Task :: Could you copy every entry exactly, dropping the pictures?
### Data to examine ###
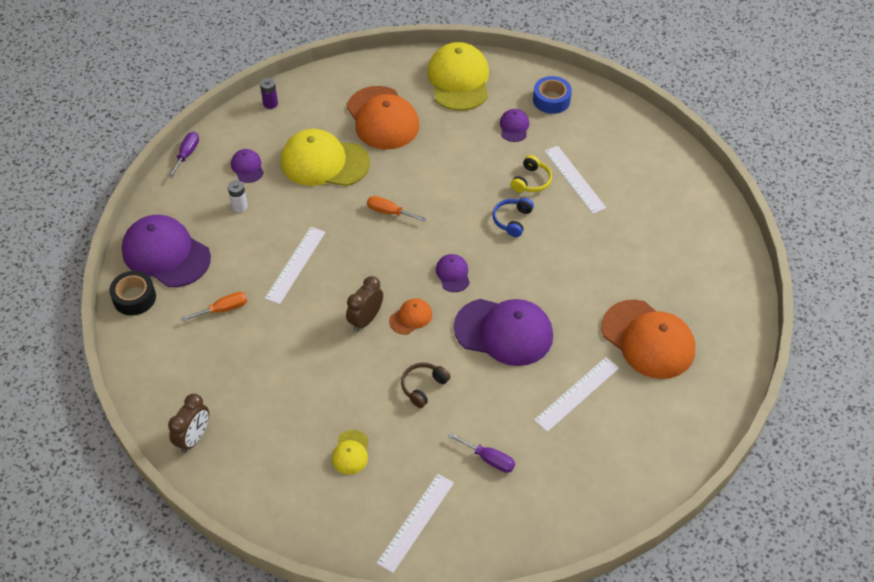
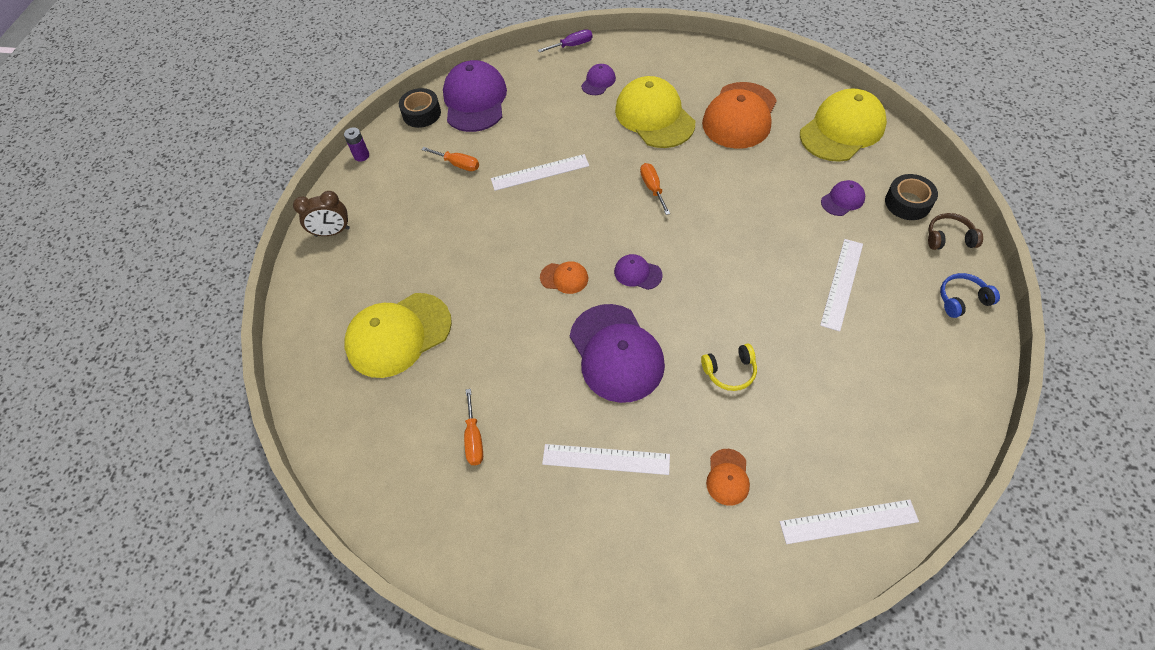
camera: 55 degrees right, 5 degrees up
(239, 206) = (558, 104): white battery -> none
(270, 104) = (671, 49): purple battery -> purple battery (361, 156)
(351, 452) = (398, 335): yellow cap -> yellow cap, size x2.16
(365, 320) = (532, 251): brown clock -> none
(416, 522) = (367, 429): white ruler -> white ruler (848, 522)
(423, 387) = (504, 337): brown headphones -> brown headphones (949, 238)
(453, 274) = (637, 273): purple cap -> purple cap turned 105 degrees counterclockwise
(489, 459) = (474, 438): purple screwdriver -> orange screwdriver
(512, 220) = (741, 272): blue headphones -> blue headphones (962, 300)
(531, 181) = (799, 254): yellow headphones -> yellow headphones (730, 371)
(551, 100) = (907, 203): blue tape -> black tape
(648, 339) = (727, 477): orange cap -> orange cap, size x0.46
###
Task result ::
camera: 55 degrees right, 5 degrees up
(239, 206) = (558, 104): white battery -> none
(270, 104) = (671, 49): purple battery -> purple battery (361, 156)
(351, 452) = (398, 335): yellow cap -> yellow cap, size x2.16
(365, 320) = (532, 251): brown clock -> none
(416, 522) = (367, 429): white ruler -> white ruler (848, 522)
(423, 387) = (504, 337): brown headphones -> brown headphones (949, 238)
(453, 274) = (637, 273): purple cap -> purple cap turned 105 degrees counterclockwise
(489, 459) = (474, 438): purple screwdriver -> orange screwdriver
(512, 220) = (741, 272): blue headphones -> blue headphones (962, 300)
(531, 181) = (799, 254): yellow headphones -> yellow headphones (730, 371)
(551, 100) = (907, 203): blue tape -> black tape
(648, 339) = (727, 477): orange cap -> orange cap, size x0.46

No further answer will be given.